OBJECTIVE → Copy every one of the records below word for word, keeping each line and its order unchanged.

PROVIDED RECORDS →
-*-

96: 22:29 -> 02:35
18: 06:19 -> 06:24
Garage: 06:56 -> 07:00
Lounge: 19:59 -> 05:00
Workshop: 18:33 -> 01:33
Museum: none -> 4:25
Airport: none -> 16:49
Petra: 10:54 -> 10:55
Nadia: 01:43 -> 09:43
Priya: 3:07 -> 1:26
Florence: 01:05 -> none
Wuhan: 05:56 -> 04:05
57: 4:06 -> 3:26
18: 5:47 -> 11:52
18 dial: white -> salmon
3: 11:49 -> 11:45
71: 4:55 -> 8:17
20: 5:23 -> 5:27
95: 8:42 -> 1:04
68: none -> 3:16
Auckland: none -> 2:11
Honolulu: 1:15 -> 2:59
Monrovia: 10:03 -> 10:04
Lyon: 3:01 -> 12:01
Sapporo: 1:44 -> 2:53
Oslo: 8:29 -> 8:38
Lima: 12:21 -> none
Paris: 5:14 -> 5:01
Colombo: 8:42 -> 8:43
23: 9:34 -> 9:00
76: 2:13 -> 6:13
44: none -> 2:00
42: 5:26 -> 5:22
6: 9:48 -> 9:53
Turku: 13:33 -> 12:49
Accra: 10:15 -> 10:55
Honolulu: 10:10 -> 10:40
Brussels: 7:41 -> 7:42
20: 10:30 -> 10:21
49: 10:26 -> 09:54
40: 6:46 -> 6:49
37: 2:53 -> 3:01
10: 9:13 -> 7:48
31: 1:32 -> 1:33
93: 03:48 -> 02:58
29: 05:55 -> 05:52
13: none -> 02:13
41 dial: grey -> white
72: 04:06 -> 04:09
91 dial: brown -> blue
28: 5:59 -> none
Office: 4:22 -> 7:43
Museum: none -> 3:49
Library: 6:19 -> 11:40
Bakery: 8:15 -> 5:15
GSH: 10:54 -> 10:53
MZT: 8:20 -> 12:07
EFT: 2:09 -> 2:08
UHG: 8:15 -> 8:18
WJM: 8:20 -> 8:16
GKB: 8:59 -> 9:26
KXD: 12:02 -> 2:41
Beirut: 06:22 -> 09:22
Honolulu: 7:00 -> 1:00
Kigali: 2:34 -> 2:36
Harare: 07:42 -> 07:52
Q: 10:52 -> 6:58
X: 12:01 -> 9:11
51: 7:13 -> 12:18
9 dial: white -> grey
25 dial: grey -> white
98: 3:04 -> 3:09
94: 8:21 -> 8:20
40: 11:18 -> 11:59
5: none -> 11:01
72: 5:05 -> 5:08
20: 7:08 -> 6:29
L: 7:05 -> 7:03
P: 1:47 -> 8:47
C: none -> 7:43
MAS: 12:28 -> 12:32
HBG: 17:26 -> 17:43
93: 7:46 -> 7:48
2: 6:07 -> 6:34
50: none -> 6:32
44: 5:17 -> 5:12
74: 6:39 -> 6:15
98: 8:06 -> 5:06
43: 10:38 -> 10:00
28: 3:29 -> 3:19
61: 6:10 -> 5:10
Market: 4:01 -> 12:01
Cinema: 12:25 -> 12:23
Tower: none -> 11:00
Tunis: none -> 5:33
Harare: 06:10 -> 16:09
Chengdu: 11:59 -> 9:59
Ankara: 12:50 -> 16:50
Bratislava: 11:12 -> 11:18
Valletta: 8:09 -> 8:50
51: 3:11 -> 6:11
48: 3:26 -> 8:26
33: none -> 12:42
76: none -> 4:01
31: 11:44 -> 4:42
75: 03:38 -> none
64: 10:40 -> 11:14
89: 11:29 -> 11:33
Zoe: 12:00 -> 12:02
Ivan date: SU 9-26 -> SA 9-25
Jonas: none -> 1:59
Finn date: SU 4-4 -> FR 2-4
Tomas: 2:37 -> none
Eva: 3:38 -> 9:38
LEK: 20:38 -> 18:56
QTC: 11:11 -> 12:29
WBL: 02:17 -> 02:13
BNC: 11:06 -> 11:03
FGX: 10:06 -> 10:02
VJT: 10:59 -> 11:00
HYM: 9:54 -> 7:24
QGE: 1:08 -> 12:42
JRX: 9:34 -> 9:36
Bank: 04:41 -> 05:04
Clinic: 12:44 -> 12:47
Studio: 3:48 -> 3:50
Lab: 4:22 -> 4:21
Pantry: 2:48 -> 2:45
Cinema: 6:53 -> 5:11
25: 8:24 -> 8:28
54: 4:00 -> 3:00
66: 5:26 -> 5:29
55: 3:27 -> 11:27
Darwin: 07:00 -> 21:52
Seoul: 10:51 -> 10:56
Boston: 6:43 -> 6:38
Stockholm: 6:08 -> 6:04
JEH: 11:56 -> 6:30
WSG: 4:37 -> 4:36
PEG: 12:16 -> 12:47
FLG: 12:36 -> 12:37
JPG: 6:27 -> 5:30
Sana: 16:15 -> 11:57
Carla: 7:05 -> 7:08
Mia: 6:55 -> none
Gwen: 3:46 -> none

-*-

WORKED ANSWER →
96: 22:29 -> 02:35
18: 06:19 -> 06:24
Garage: 06:56 -> 07:00
Lounge: 19:59 -> 05:00
Workshop: 18:33 -> 01:33
Museum: none -> 4:25
Airport: none -> 16:49
Petra: 10:54 -> 10:55
Nadia: 01:43 -> 09:43
Priya: 3:07 -> 1:26
Florence: 01:05 -> none
Wuhan: 05:56 -> 04:05
57: 4:06 -> 3:26
18: 5:47 -> 11:52
18 dial: white -> salmon
3: 11:49 -> 11:45
71: 4:55 -> 8:17
20: 5:23 -> 5:27
95: 8:42 -> 1:04
68: none -> 3:16
Auckland: none -> 2:11
Honolulu: 1:15 -> 2:59
Monrovia: 10:03 -> 10:04
Lyon: 3:01 -> 12:01
Sapporo: 1:44 -> 2:53
Oslo: 8:29 -> 8:38
Lima: 12:21 -> none
Paris: 5:14 -> 5:01
Colombo: 8:42 -> 8:43
23: 9:34 -> 9:00
76: 2:13 -> 6:13
44: none -> 2:00
42: 5:26 -> 5:22
6: 9:48 -> 9:53
Turku: 13:33 -> 12:49
Accra: 10:15 -> 10:55
Honolulu: 10:10 -> 10:40
Brussels: 7:41 -> 7:42
20: 10:30 -> 10:21
49: 10:26 -> 09:54
40: 6:46 -> 6:49
37: 2:53 -> 3:01
10: 9:13 -> 7:48
31: 1:32 -> 1:33
93: 03:48 -> 02:58
29: 05:55 -> 05:52
13: none -> 02:13
41 dial: grey -> white
72: 04:06 -> 04:09
91 dial: brown -> blue
28: 5:59 -> none
Office: 4:22 -> 7:43
Museum: none -> 3:49
Library: 6:19 -> 11:40
Bakery: 8:15 -> 5:15
GSH: 10:54 -> 10:53
MZT: 8:20 -> 12:07
EFT: 2:09 -> 2:08
UHG: 8:15 -> 8:18
WJM: 8:20 -> 8:16
GKB: 8:59 -> 9:26
KXD: 12:02 -> 2:41
Beirut: 06:22 -> 09:22
Honolulu: 7:00 -> 1:00
Kigali: 2:34 -> 2:36
Harare: 07:42 -> 07:52
Q: 10:52 -> 6:58
X: 12:01 -> 9:11
51: 7:13 -> 12:18
9 dial: white -> grey
25 dial: grey -> white
98: 3:04 -> 3:09
94: 8:21 -> 8:20
40: 11:18 -> 11:59
5: none -> 11:01
72: 5:05 -> 5:08
20: 7:08 -> 6:29
L: 7:05 -> 7:03
P: 1:47 -> 8:47
C: none -> 7:43
MAS: 12:28 -> 12:32
HBG: 17:26 -> 17:43
93: 7:46 -> 7:48
2: 6:07 -> 6:34
50: none -> 6:32
44: 5:17 -> 5:12
74: 6:39 -> 6:15
98: 8:06 -> 5:06
43: 10:38 -> 10:00
28: 3:29 -> 3:19
61: 6:10 -> 5:10
Market: 4:01 -> 12:01
Cinema: 12:25 -> 12:23
Tower: none -> 11:00
Tunis: none -> 5:33
Harare: 06:10 -> 16:09
Chengdu: 11:59 -> 9:59
Ankara: 12:50 -> 16:50
Bratislava: 11:12 -> 11:18
Valletta: 8:09 -> 8:50
51: 3:11 -> 6:11
48: 3:26 -> 8:26
33: none -> 12:42
76: none -> 4:01
31: 11:44 -> 4:42
75: 03:38 -> none
64: 10:40 -> 11:14
89: 11:29 -> 11:33
Zoe: 12:00 -> 12:02
Ivan date: SU 9-26 -> SA 9-25
Jonas: none -> 1:59
Finn date: SU 4-4 -> FR 2-4
Tomas: 2:37 -> none
Eva: 3:38 -> 9:38
LEK: 20:38 -> 18:56
QTC: 11:11 -> 12:29
WBL: 02:17 -> 02:13
BNC: 11:06 -> 11:03
FGX: 10:06 -> 10:02
VJT: 10:59 -> 11:00
HYM: 9:54 -> 7:24
QGE: 1:08 -> 12:42
JRX: 9:34 -> 9:36
Bank: 04:41 -> 05:04
Clinic: 12:44 -> 12:47
Studio: 3:48 -> 3:50
Lab: 4:22 -> 4:21
Pantry: 2:48 -> 2:45
Cinema: 6:53 -> 5:11
25: 8:24 -> 8:28
54: 4:00 -> 3:00
66: 5:26 -> 5:29
55: 3:27 -> 11:27
Darwin: 07:00 -> 21:52
Seoul: 10:51 -> 10:56
Boston: 6:43 -> 6:38
Stockholm: 6:08 -> 6:04
JEH: 11:56 -> 6:30
WSG: 4:37 -> 4:36
PEG: 12:16 -> 12:47
FLG: 12:36 -> 12:37
JPG: 6:27 -> 5:30
Sana: 16:15 -> 11:57
Carla: 7:05 -> 7:08
Mia: 6:55 -> none
Gwen: 3:46 -> none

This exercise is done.